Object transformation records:

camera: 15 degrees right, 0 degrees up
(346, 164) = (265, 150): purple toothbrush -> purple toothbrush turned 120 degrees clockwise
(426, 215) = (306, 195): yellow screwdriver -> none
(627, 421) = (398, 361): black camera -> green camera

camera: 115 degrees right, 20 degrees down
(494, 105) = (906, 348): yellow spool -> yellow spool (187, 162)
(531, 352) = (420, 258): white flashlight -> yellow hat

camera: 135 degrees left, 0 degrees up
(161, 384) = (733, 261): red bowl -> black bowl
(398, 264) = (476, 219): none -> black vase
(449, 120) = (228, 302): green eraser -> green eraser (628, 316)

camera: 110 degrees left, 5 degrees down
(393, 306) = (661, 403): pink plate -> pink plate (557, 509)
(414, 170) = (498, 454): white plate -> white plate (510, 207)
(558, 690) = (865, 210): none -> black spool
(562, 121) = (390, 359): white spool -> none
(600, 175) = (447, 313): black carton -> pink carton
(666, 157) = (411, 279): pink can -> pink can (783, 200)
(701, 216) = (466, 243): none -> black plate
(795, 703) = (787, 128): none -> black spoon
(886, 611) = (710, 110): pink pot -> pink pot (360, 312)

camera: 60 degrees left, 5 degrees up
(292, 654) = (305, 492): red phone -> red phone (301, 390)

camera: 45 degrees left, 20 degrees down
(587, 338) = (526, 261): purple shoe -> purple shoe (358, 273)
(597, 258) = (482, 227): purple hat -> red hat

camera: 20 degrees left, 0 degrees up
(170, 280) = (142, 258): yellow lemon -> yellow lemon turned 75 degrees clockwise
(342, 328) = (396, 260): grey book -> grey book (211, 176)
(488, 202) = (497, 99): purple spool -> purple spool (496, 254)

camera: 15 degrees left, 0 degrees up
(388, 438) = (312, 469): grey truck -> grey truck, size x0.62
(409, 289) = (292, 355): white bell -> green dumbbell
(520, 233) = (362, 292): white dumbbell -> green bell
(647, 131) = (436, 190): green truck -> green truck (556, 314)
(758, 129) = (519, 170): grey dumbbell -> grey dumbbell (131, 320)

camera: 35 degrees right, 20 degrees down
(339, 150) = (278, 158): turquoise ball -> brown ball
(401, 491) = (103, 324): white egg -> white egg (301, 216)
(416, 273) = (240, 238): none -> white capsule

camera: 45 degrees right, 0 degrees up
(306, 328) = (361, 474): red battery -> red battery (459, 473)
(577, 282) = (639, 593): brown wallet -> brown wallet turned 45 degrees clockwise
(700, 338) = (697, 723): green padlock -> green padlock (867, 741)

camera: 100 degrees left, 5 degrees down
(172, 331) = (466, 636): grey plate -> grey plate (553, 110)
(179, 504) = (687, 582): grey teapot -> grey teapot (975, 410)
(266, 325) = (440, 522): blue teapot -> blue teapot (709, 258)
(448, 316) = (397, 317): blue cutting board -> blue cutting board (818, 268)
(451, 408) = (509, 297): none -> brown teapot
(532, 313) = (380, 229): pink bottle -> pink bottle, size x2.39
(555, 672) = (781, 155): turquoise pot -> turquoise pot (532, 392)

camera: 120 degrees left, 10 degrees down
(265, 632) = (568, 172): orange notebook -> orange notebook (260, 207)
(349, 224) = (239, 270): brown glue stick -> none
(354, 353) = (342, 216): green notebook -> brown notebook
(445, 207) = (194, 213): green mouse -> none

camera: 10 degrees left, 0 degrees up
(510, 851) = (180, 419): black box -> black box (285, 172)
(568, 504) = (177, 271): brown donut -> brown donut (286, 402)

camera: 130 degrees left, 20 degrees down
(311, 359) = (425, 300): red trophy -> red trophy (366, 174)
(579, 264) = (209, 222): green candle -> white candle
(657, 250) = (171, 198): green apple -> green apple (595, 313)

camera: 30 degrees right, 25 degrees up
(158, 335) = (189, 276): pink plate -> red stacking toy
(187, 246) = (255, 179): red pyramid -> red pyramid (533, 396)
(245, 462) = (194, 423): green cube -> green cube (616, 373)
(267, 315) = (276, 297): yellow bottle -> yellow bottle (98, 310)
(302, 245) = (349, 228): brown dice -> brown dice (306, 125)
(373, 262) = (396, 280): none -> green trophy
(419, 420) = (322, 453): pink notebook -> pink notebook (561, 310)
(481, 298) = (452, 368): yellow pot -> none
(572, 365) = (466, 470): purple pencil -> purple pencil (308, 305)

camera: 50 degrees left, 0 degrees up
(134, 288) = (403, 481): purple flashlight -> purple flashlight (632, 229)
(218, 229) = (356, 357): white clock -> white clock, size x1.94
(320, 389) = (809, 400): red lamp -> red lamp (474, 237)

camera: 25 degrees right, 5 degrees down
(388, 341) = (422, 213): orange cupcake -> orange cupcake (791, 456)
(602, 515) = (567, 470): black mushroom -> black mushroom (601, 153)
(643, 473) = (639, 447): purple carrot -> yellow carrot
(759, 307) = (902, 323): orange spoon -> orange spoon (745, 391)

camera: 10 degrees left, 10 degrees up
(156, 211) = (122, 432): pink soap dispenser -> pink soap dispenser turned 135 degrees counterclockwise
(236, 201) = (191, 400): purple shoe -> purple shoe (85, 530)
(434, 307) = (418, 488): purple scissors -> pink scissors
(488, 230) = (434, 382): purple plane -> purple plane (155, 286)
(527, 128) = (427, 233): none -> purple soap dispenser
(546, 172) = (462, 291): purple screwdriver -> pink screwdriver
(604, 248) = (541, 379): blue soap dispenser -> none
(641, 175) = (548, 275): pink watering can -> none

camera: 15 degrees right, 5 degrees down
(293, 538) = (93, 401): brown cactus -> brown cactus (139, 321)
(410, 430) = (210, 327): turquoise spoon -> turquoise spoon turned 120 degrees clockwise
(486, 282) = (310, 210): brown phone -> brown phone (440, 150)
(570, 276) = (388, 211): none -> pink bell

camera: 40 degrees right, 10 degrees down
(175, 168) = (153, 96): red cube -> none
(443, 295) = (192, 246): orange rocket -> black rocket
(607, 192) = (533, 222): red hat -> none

Required action
Reproduce the entries exactly, dropping nothing.

Output for this task
camera: 15 degrees right, 0 degrees up
(346, 164) = (265, 150): purple toothbrush -> purple toothbrush turned 120 degrees clockwise
(426, 215) = (306, 195): yellow screwdriver -> none
(627, 421) = (398, 361): black camera -> green camera

camera: 115 degrees right, 20 degrees down
(494, 105) = (906, 348): yellow spool -> yellow spool (187, 162)
(531, 352) = (420, 258): white flashlight -> yellow hat

camera: 135 degrees left, 0 degrees up
(161, 384) = (733, 261): red bowl -> black bowl
(398, 264) = (476, 219): none -> black vase
(449, 120) = (228, 302): green eraser -> green eraser (628, 316)

camera: 110 degrees left, 5 degrees down
(393, 306) = (661, 403): pink plate -> pink plate (557, 509)
(414, 170) = (498, 454): white plate -> white plate (510, 207)
(558, 690) = (865, 210): none -> black spool
(562, 121) = (390, 359): white spool -> none
(600, 175) = (447, 313): black carton -> pink carton
(666, 157) = (411, 279): pink can -> pink can (783, 200)
(701, 216) = (466, 243): none -> black plate
(795, 703) = (787, 128): none -> black spoon
(886, 611) = (710, 110): pink pot -> pink pot (360, 312)

camera: 60 degrees left, 5 degrees up
(292, 654) = (305, 492): red phone -> red phone (301, 390)

camera: 45 degrees left, 20 degrees down
(587, 338) = (526, 261): purple shoe -> purple shoe (358, 273)
(597, 258) = (482, 227): purple hat -> red hat

camera: 20 degrees left, 0 degrees up
(170, 280) = (142, 258): yellow lemon -> yellow lemon turned 75 degrees clockwise
(342, 328) = (396, 260): grey book -> grey book (211, 176)
(488, 202) = (497, 99): purple spool -> purple spool (496, 254)

camera: 15 degrees left, 0 degrees up
(388, 438) = (312, 469): grey truck -> grey truck, size x0.62
(409, 289) = (292, 355): white bell -> green dumbbell
(520, 233) = (362, 292): white dumbbell -> green bell
(647, 131) = (436, 190): green truck -> green truck (556, 314)
(758, 129) = (519, 170): grey dumbbell -> grey dumbbell (131, 320)

camera: 35 degrees right, 20 degrees down
(339, 150) = (278, 158): turquoise ball -> brown ball
(401, 491) = (103, 324): white egg -> white egg (301, 216)
(416, 273) = (240, 238): none -> white capsule

camera: 45 degrees right, 0 degrees up
(306, 328) = (361, 474): red battery -> red battery (459, 473)
(577, 282) = (639, 593): brown wallet -> brown wallet turned 45 degrees clockwise
(700, 338) = (697, 723): green padlock -> green padlock (867, 741)

camera: 100 degrees left, 5 degrees down
(172, 331) = (466, 636): grey plate -> grey plate (553, 110)
(179, 504) = (687, 582): grey teapot -> grey teapot (975, 410)
(266, 325) = (440, 522): blue teapot -> blue teapot (709, 258)
(448, 316) = (397, 317): blue cutting board -> blue cutting board (818, 268)
(451, 408) = (509, 297): none -> brown teapot
(532, 313) = (380, 229): pink bottle -> pink bottle, size x2.39
(555, 672) = (781, 155): turquoise pot -> turquoise pot (532, 392)

camera: 120 degrees left, 10 degrees down
(265, 632) = (568, 172): orange notebook -> orange notebook (260, 207)
(349, 224) = (239, 270): brown glue stick -> none
(354, 353) = (342, 216): green notebook -> brown notebook
(445, 207) = (194, 213): green mouse -> none

camera: 10 degrees left, 0 degrees up
(510, 851) = (180, 419): black box -> black box (285, 172)
(568, 504) = (177, 271): brown donut -> brown donut (286, 402)

camera: 130 degrees left, 20 degrees down
(311, 359) = (425, 300): red trophy -> red trophy (366, 174)
(579, 264) = (209, 222): green candle -> white candle
(657, 250) = (171, 198): green apple -> green apple (595, 313)

camera: 30 degrees right, 25 degrees up
(158, 335) = (189, 276): pink plate -> red stacking toy
(187, 246) = (255, 179): red pyramid -> red pyramid (533, 396)
(245, 462) = (194, 423): green cube -> green cube (616, 373)
(267, 315) = (276, 297): yellow bottle -> yellow bottle (98, 310)
(302, 245) = (349, 228): brown dice -> brown dice (306, 125)
(373, 262) = (396, 280): none -> green trophy
(419, 420) = (322, 453): pink notebook -> pink notebook (561, 310)
(481, 298) = (452, 368): yellow pot -> none
(572, 365) = (466, 470): purple pencil -> purple pencil (308, 305)

camera: 50 degrees left, 0 degrees up
(134, 288) = (403, 481): purple flashlight -> purple flashlight (632, 229)
(218, 229) = (356, 357): white clock -> white clock, size x1.94
(320, 389) = (809, 400): red lamp -> red lamp (474, 237)

camera: 25 degrees right, 5 degrees down
(388, 341) = (422, 213): orange cupcake -> orange cupcake (791, 456)
(602, 515) = (567, 470): black mushroom -> black mushroom (601, 153)
(643, 473) = (639, 447): purple carrot -> yellow carrot
(759, 307) = (902, 323): orange spoon -> orange spoon (745, 391)

camera: 10 degrees left, 10 degrees up
(156, 211) = (122, 432): pink soap dispenser -> pink soap dispenser turned 135 degrees counterclockwise
(236, 201) = (191, 400): purple shoe -> purple shoe (85, 530)
(434, 307) = (418, 488): purple scissors -> pink scissors
(488, 230) = (434, 382): purple plane -> purple plane (155, 286)
(527, 128) = (427, 233): none -> purple soap dispenser
(546, 172) = (462, 291): purple screwdriver -> pink screwdriver
(604, 248) = (541, 379): blue soap dispenser -> none
(641, 175) = (548, 275): pink watering can -> none

camera: 15 degrees right, 5 degrees down
(293, 538) = (93, 401): brown cactus -> brown cactus (139, 321)
(410, 430) = (210, 327): turquoise spoon -> turquoise spoon turned 120 degrees clockwise
(486, 282) = (310, 210): brown phone -> brown phone (440, 150)
(570, 276) = (388, 211): none -> pink bell

camera: 40 degrees right, 10 degrees down
(175, 168) = (153, 96): red cube -> none
(443, 295) = (192, 246): orange rocket -> black rocket
(607, 192) = (533, 222): red hat -> none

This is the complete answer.